_WRITTEN EXERCISE_
Reproduce the listing below line for line, without changing a single character.

-- Begin --

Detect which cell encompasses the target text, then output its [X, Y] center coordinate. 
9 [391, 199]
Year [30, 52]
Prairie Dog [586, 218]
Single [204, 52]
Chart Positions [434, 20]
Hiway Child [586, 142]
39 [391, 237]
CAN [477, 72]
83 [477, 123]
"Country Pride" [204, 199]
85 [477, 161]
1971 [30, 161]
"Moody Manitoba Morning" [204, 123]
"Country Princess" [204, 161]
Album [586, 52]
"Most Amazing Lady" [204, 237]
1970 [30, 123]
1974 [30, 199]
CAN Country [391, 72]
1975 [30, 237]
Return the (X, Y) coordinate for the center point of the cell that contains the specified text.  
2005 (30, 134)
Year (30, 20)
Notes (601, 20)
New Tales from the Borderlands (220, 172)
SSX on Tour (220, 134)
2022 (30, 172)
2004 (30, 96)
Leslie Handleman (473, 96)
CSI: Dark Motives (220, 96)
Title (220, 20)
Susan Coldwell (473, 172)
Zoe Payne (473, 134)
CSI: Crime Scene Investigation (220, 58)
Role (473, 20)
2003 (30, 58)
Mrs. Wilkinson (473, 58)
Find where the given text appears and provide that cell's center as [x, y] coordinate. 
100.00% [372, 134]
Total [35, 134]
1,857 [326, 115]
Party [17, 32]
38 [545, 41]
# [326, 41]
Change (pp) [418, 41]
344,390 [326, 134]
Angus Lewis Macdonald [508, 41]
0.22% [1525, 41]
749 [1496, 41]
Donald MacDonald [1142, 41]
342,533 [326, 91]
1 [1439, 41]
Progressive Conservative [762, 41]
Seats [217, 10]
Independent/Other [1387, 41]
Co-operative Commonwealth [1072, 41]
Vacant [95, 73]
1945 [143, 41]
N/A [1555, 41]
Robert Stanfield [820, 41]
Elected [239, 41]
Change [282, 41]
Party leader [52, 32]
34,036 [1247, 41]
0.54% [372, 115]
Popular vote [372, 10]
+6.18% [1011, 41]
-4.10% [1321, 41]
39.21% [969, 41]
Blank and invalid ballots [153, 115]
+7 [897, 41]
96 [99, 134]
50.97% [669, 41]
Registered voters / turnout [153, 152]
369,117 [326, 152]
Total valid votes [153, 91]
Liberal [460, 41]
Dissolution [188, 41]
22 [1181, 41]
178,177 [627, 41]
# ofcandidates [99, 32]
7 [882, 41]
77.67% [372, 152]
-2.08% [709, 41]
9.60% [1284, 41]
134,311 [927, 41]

-- End --

_ANSWER TO THIS EXERCISE_
Detect which cell encompasses the target text, then output its [X, Y] center coordinate. 
9 [391, 199]
Year [30, 52]
Prairie Dog [586, 218]
Single [204, 52]
Chart Positions [434, 20]
Hiway Child [586, 142]
39 [391, 237]
CAN [477, 72]
83 [477, 123]
"Country Pride" [204, 199]
85 [477, 161]
1971 [30, 161]
"Moody Manitoba Morning" [204, 123]
"Country Princess" [204, 161]
Album [586, 52]
"Most Amazing Lady" [204, 237]
1970 [30, 123]
1974 [30, 199]
CAN Country [391, 72]
1975 [30, 237]
Return the (X, Y) coordinate for the center point of the cell that contains the specified text.  
2005 (30, 134)
Year (30, 20)
Notes (601, 20)
New Tales from the Borderlands (220, 172)
SSX on Tour (220, 134)
2022 (30, 172)
2004 (30, 96)
Leslie Handleman (473, 96)
CSI: Dark Motives (220, 96)
Title (220, 20)
Susan Coldwell (473, 172)
Zoe Payne (473, 134)
CSI: Crime Scene Investigation (220, 58)
Role (473, 20)
2003 (30, 58)
Mrs. Wilkinson (473, 58)
Find where the given text appears and provide that cell's center as [x, y] coordinate. 
100.00% [372, 134]
Total [35, 134]
1,857 [326, 115]
Party [17, 32]
38 [545, 41]
# [326, 41]
Change (pp) [418, 41]
344,390 [326, 134]
Angus Lewis Macdonald [508, 41]
0.22% [1525, 41]
749 [1496, 41]
Donald MacDonald [1142, 41]
342,533 [326, 91]
1 [1439, 41]
Progressive Conservative [762, 41]
Seats [217, 10]
Independent/Other [1387, 41]
Co-operative Commonwealth [1072, 41]
Vacant [95, 73]
1945 [143, 41]
N/A [1555, 41]
Robert Stanfield [820, 41]
Elected [239, 41]
Change [282, 41]
Party leader [52, 32]
34,036 [1247, 41]
0.54% [372, 115]
Popular vote [372, 10]
+6.18% [1011, 41]
-4.10% [1321, 41]
39.21% [969, 41]
Blank and invalid ballots [153, 115]
+7 [897, 41]
96 [99, 134]
50.97% [669, 41]
Registered voters / turnout [153, 152]
369,117 [326, 152]
Total valid votes [153, 91]
Liberal [460, 41]
Dissolution [188, 41]
22 [1181, 41]
178,177 [627, 41]
# ofcandidates [99, 32]
7 [882, 41]
77.67% [372, 152]
-2.08% [709, 41]
9.60% [1284, 41]
134,311 [927, 41]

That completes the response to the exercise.